━━ Records shown ━━

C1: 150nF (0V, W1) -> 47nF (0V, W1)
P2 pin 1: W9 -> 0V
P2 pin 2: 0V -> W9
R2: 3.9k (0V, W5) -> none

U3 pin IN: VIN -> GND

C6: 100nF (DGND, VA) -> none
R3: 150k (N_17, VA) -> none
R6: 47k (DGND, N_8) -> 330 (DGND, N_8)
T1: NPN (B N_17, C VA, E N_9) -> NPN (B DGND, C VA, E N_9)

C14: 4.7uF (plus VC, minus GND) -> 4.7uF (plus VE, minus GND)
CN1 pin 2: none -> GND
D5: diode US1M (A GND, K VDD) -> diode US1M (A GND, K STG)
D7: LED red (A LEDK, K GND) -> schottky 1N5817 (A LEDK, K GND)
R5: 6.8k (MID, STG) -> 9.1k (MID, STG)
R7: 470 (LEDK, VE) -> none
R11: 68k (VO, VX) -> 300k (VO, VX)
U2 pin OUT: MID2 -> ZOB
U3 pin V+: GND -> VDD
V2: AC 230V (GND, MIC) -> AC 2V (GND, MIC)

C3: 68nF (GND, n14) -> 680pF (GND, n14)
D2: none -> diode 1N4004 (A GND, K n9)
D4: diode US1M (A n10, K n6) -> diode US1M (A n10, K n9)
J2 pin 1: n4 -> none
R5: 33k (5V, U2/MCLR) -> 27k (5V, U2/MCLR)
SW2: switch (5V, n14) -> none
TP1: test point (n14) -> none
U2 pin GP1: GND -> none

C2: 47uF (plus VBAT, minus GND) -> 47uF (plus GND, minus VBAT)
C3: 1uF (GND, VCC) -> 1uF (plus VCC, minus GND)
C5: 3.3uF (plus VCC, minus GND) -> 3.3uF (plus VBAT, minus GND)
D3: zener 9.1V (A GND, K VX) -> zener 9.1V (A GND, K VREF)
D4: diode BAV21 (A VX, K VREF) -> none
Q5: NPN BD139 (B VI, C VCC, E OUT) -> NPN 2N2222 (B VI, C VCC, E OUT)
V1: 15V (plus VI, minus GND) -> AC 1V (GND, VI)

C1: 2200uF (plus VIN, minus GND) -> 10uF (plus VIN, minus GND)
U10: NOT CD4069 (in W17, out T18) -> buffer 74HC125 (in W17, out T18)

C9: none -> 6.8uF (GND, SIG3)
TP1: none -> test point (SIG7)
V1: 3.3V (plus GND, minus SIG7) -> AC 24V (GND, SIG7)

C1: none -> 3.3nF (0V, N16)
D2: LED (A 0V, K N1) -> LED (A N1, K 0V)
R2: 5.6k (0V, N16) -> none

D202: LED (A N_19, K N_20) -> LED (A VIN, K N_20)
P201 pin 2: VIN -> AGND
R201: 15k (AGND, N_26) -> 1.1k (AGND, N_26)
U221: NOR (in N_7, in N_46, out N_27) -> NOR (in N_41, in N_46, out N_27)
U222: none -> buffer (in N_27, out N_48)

━━━

● **Required action**
Among the lines above, repeat exactly those from the line with "R6: 47k (DGND, N_8) -> 330 (DGND, N_8)" to the line with "D5: diode US1M", counting both ends.

● **Finished exercise**
R6: 47k (DGND, N_8) -> 330 (DGND, N_8)
T1: NPN (B N_17, C VA, E N_9) -> NPN (B DGND, C VA, E N_9)

C14: 4.7uF (plus VC, minus GND) -> 4.7uF (plus VE, minus GND)
CN1 pin 2: none -> GND
D5: diode US1M (A GND, K VDD) -> diode US1M (A GND, K STG)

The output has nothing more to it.